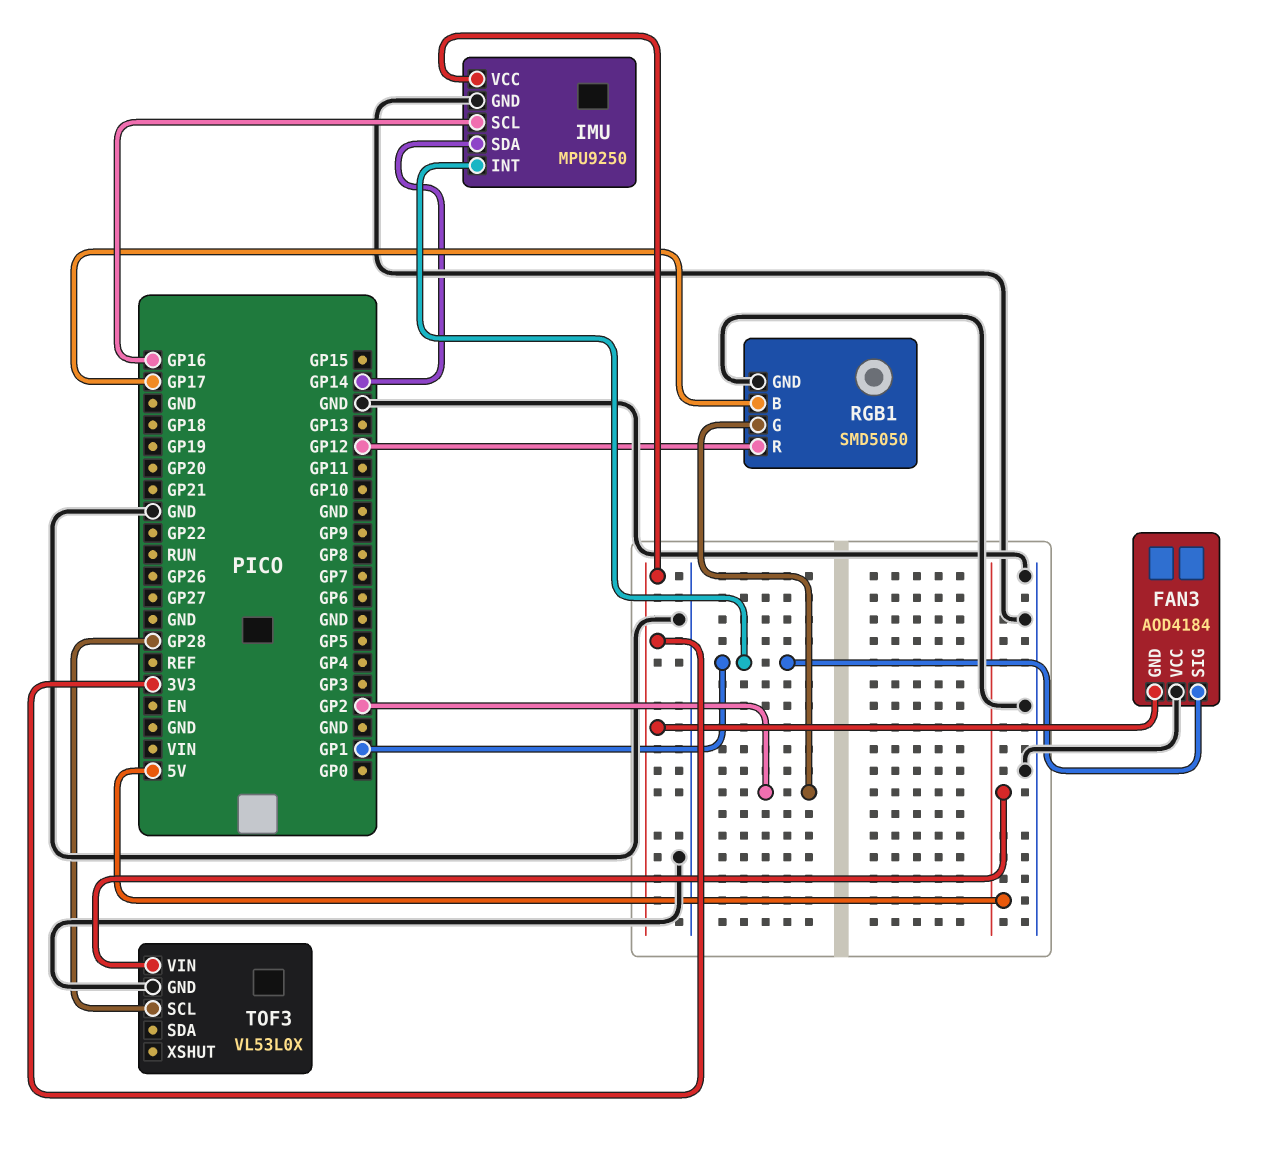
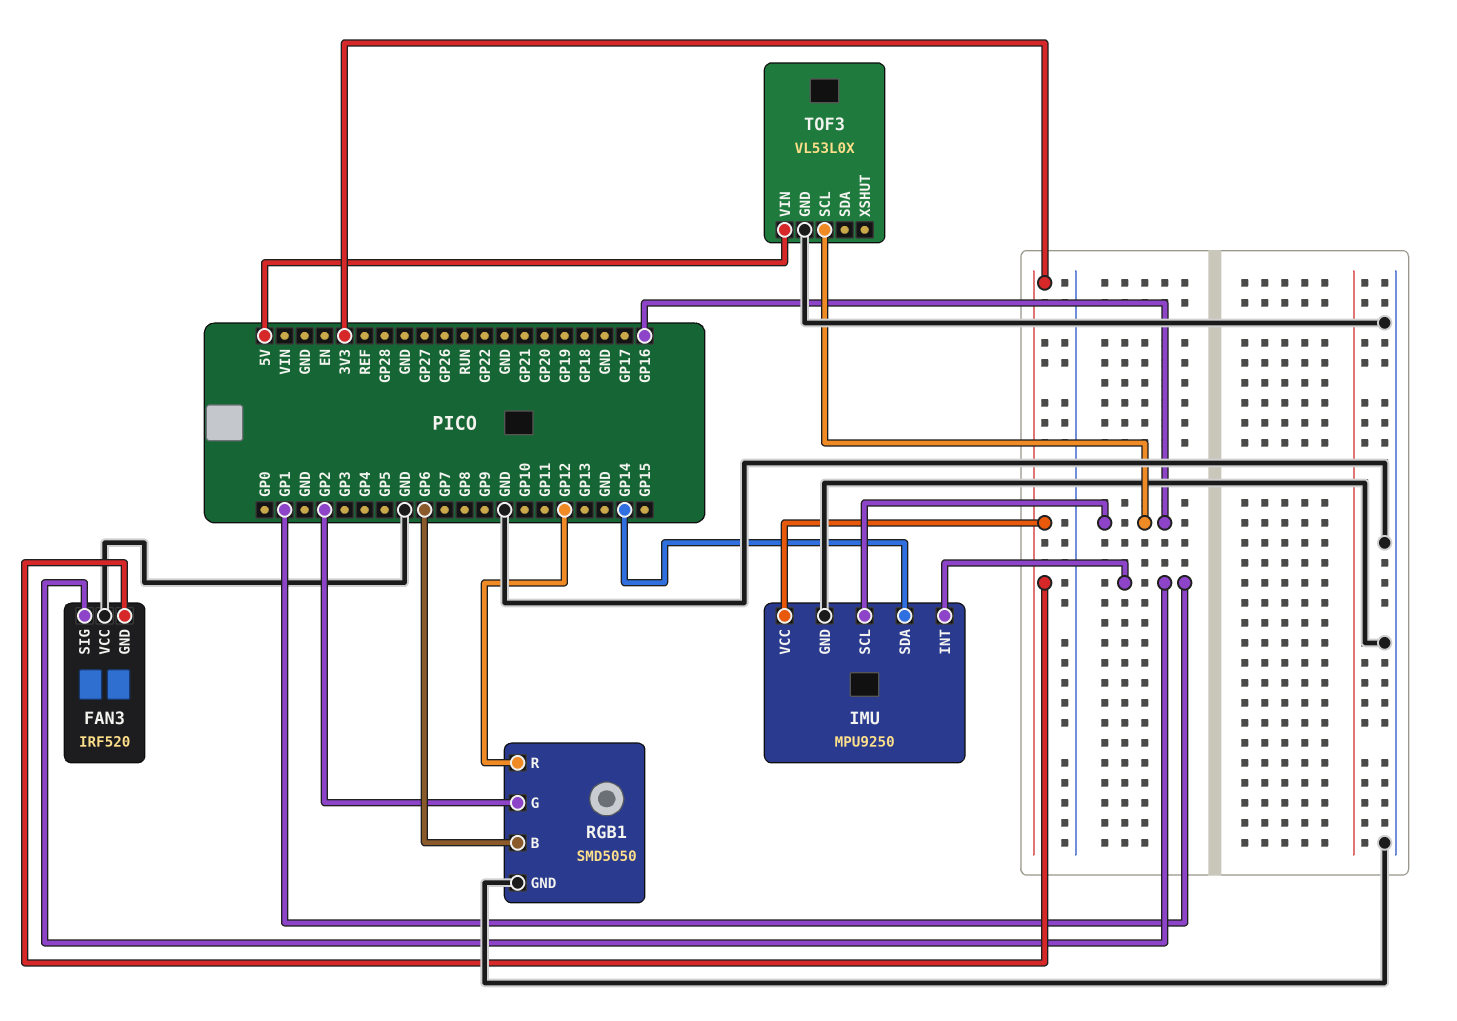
FAN3: AOD4184 -> IRF520
RGB1 pin B: GP17 -> GP6
TOF3 pin SCL: GP28 -> GP16

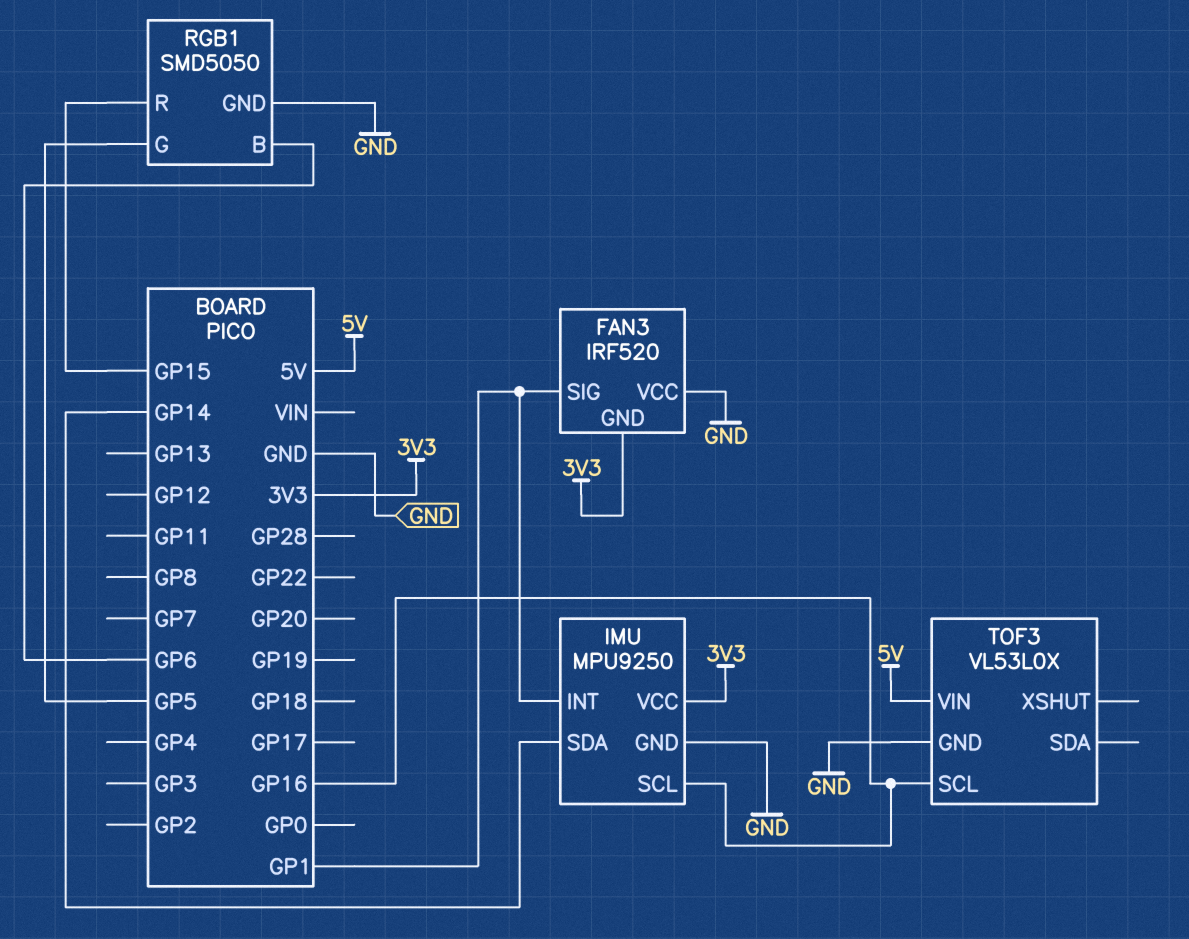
RGB1 pin G: GP2 -> GP5
RGB1 pin R: GP12 -> GP15

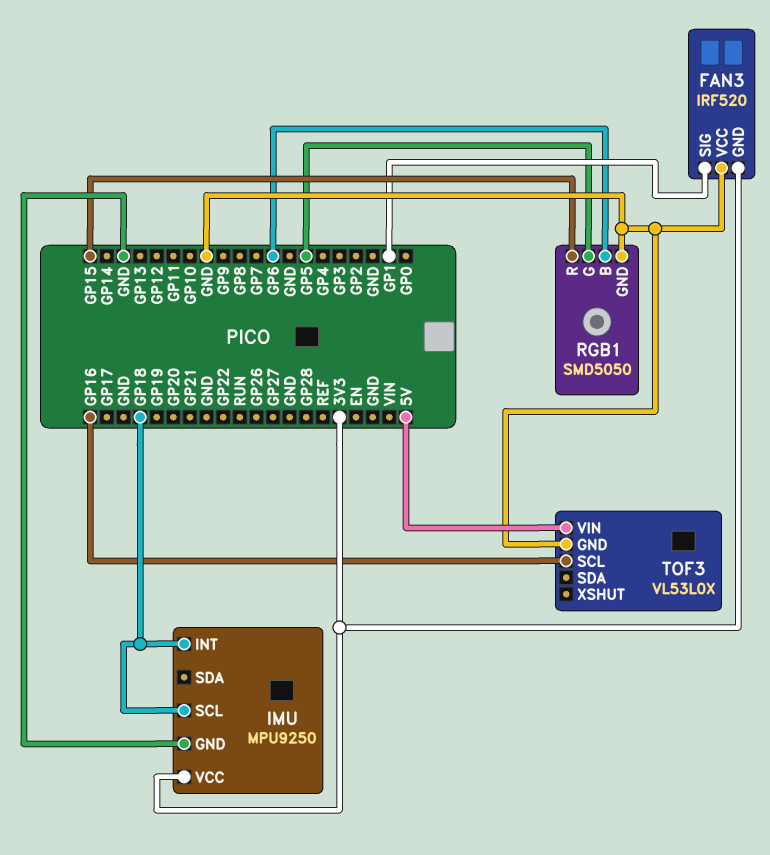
IMU pin INT: GP1 -> GP18
IMU pin SCL: GP16 -> GP18
IMU pin SDA: GP14 -> none

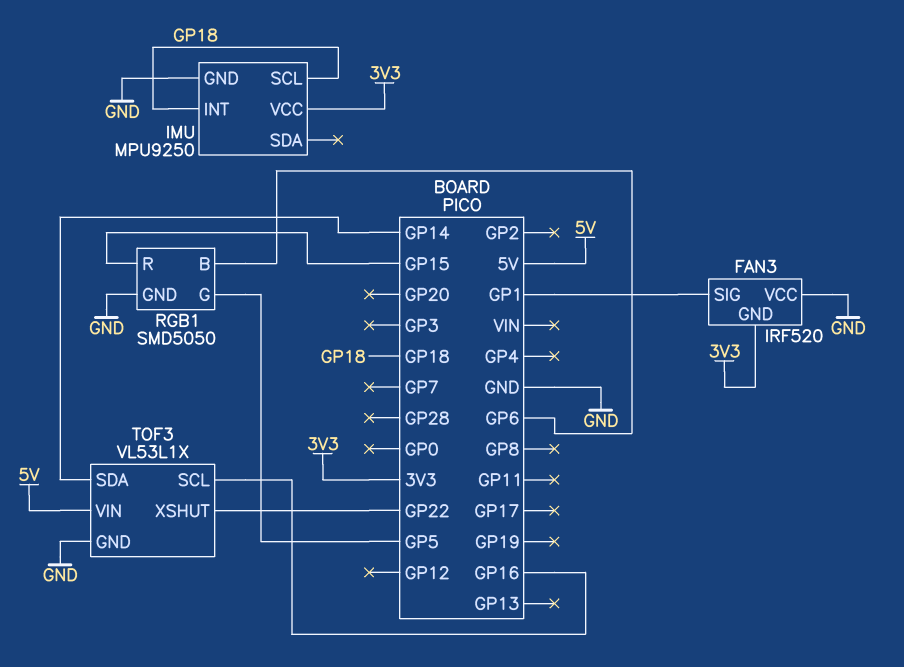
TOF3: VL53L0X -> VL53L1X
TOF3 pin SDA: none -> GP14
TOF3 pin XSHUT: none -> GP22

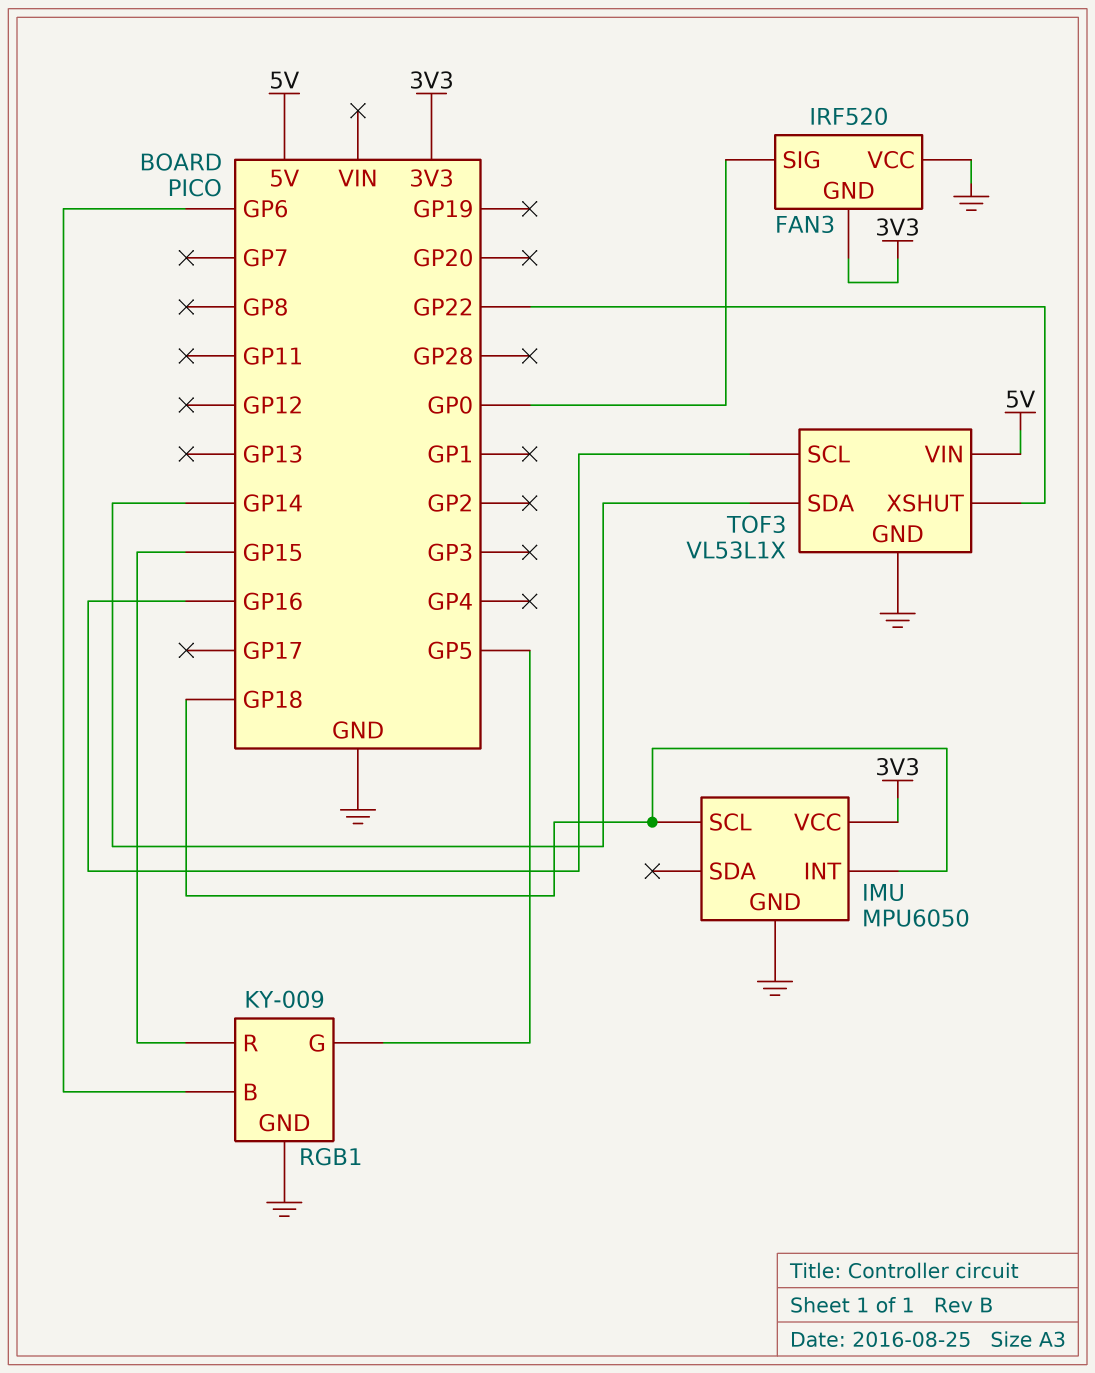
FAN3 pin SIG: GP1 -> GP0
IMU: MPU9250 -> MPU6050
RGB1: SMD5050 -> KY-009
+ + + + +
* WORK ORDER: For the entries above, return an exact copy that omits the images.

* RESULT FOR THIS TASK:
FAN3: AOD4184 -> IRF520
RGB1 pin B: GP17 -> GP6
TOF3 pin SCL: GP28 -> GP16

RGB1 pin G: GP2 -> GP5
RGB1 pin R: GP12 -> GP15

IMU pin INT: GP1 -> GP18
IMU pin SCL: GP16 -> GP18
IMU pin SDA: GP14 -> none

TOF3: VL53L0X -> VL53L1X
TOF3 pin SDA: none -> GP14
TOF3 pin XSHUT: none -> GP22

FAN3 pin SIG: GP1 -> GP0
IMU: MPU9250 -> MPU6050
RGB1: SMD5050 -> KY-009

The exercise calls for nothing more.